From the line containing "(445, 195) = (449, 225): turquoise" down to the last line of the data, output each line word for word and include nothing else.

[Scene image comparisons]
----

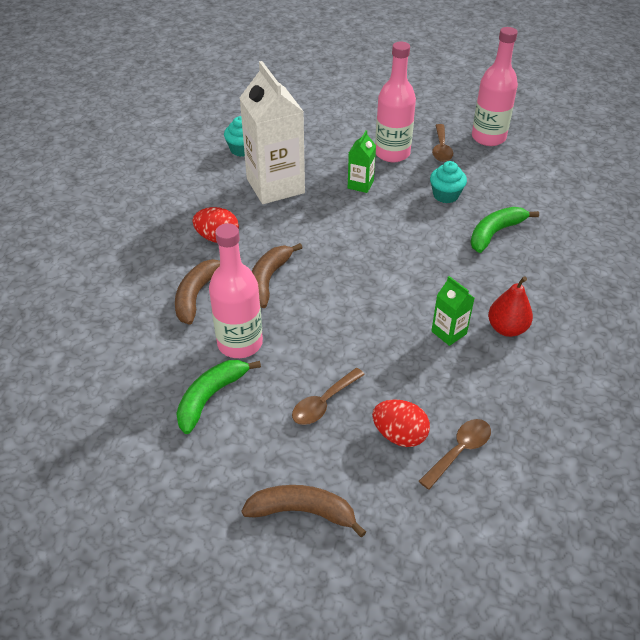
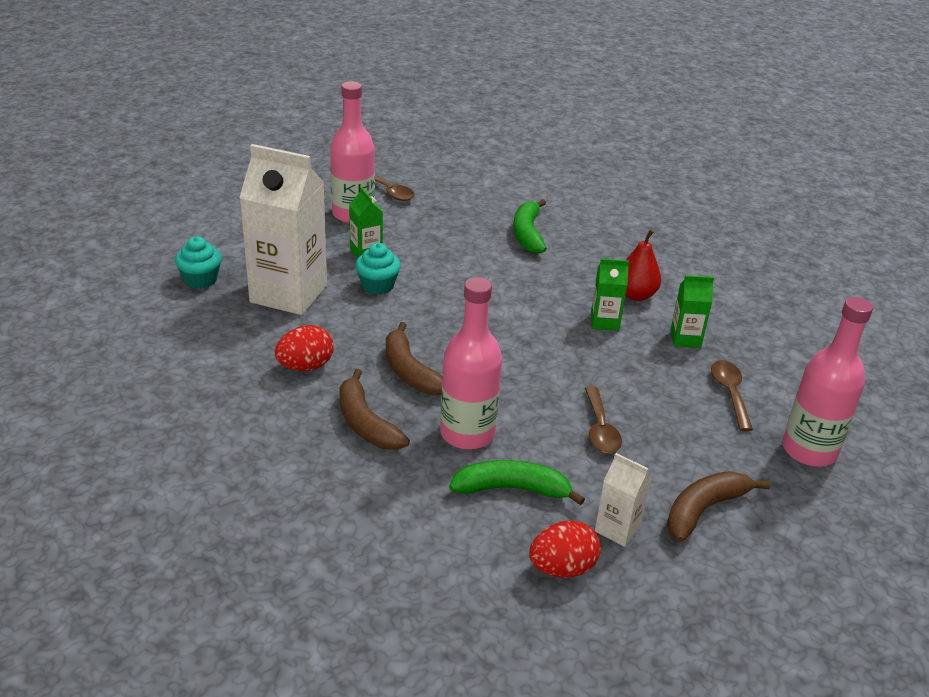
camera: 50 degrees left, 10 degrees down
(211, 397) = (512, 489): green banana -> green banana turned 105 degrees clockwise
(229, 474) = (617, 529): none -> white carton
(399, 435) = (681, 411): red egg -> red egg (562, 568)
(445, 195) = (449, 225): turquoise cupcake -> turquoise cupcake (378, 285)
(488, 137) = (413, 165): pink bottle -> pink bottle (809, 450)
(492, 387) = (685, 339): none -> green carton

----

■ Written reply:
(445, 195) = (449, 225): turquoise cupcake -> turquoise cupcake (378, 285)
(488, 137) = (413, 165): pink bottle -> pink bottle (809, 450)
(492, 387) = (685, 339): none -> green carton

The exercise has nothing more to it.